Pictures stay out. Everything else in the entries is copied exactly.
-------------------------
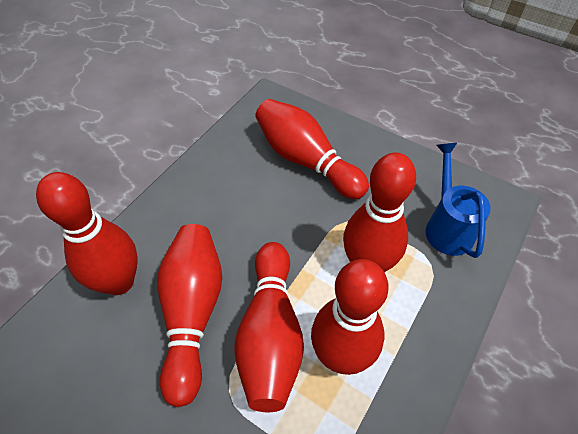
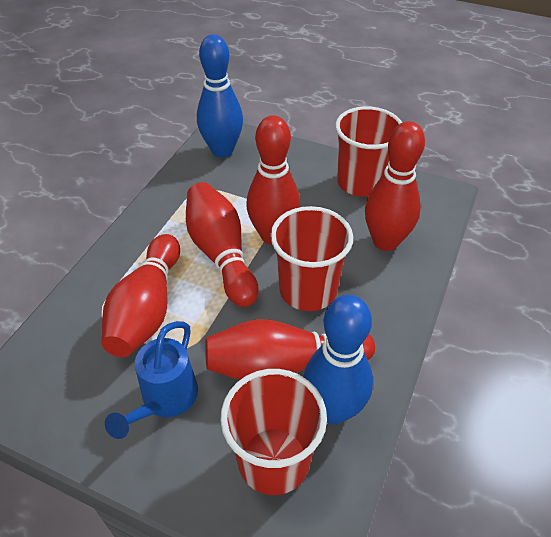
blue bowling pin: 0 -> 2
red bowling pin: 6 -> 5
red cup: 0 -> 3

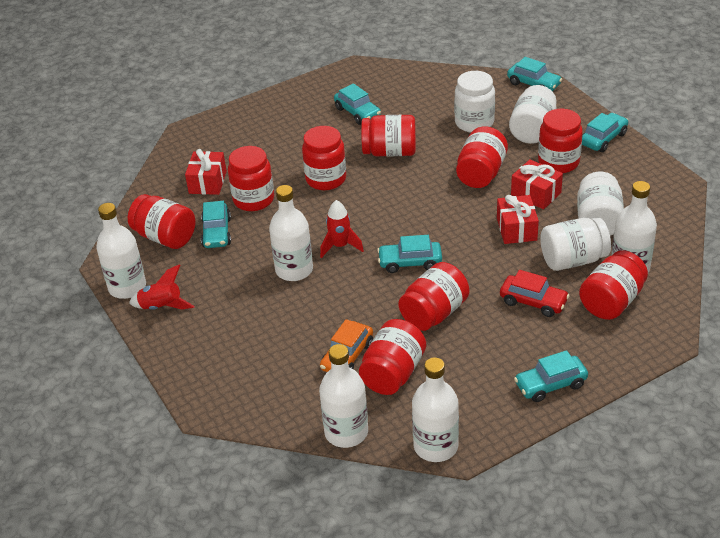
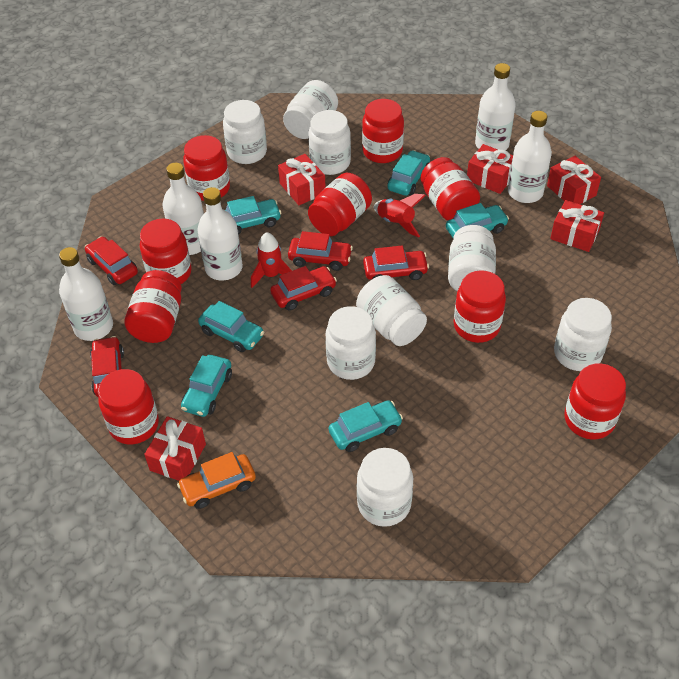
red car: 1 -> 5
red gift: 3 -> 5
white jar: 4 -> 8

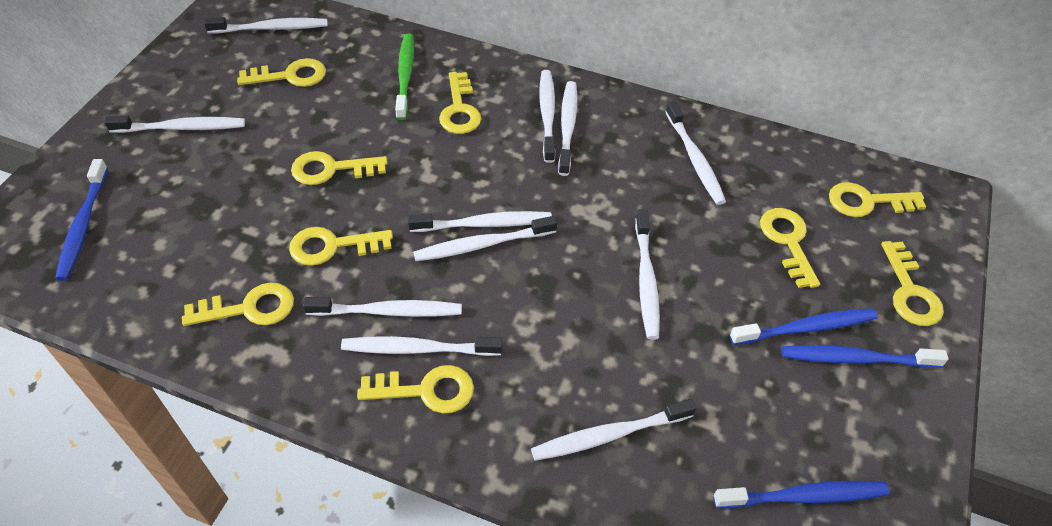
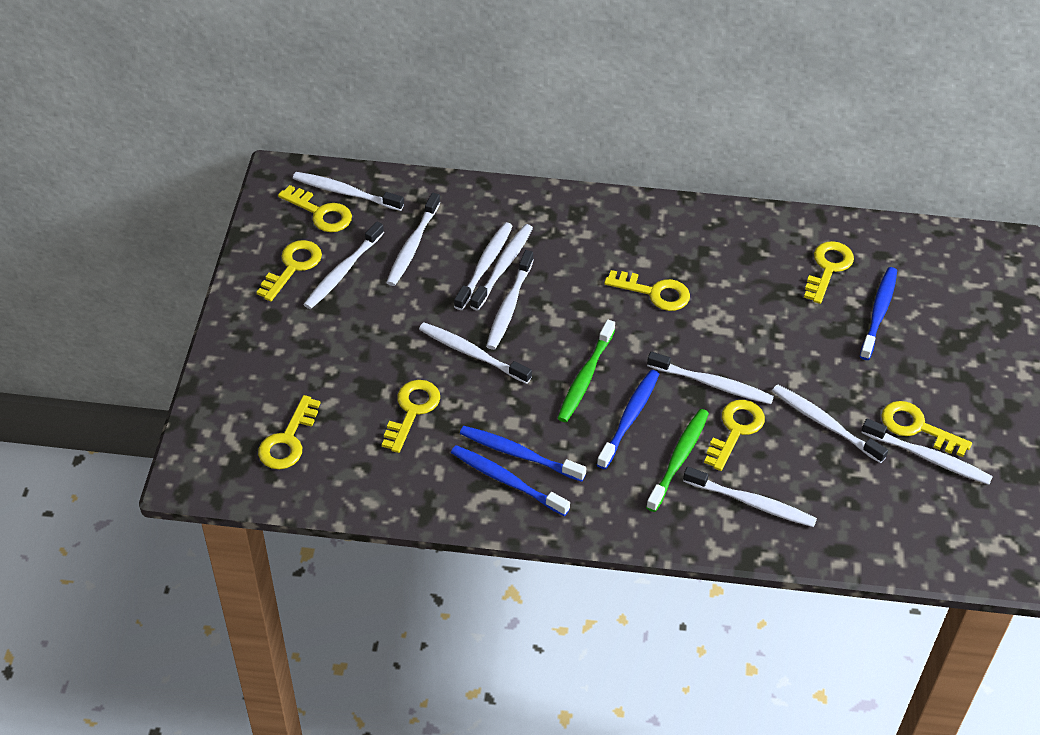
green toothbrush: 1 -> 2
yellow key: 9 -> 8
-------------------------
## Solution to this exercise
blue bowling pin: 0 -> 2
red bowling pin: 6 -> 5
red cup: 0 -> 3

red car: 1 -> 5
red gift: 3 -> 5
white jar: 4 -> 8

green toothbrush: 1 -> 2
yellow key: 9 -> 8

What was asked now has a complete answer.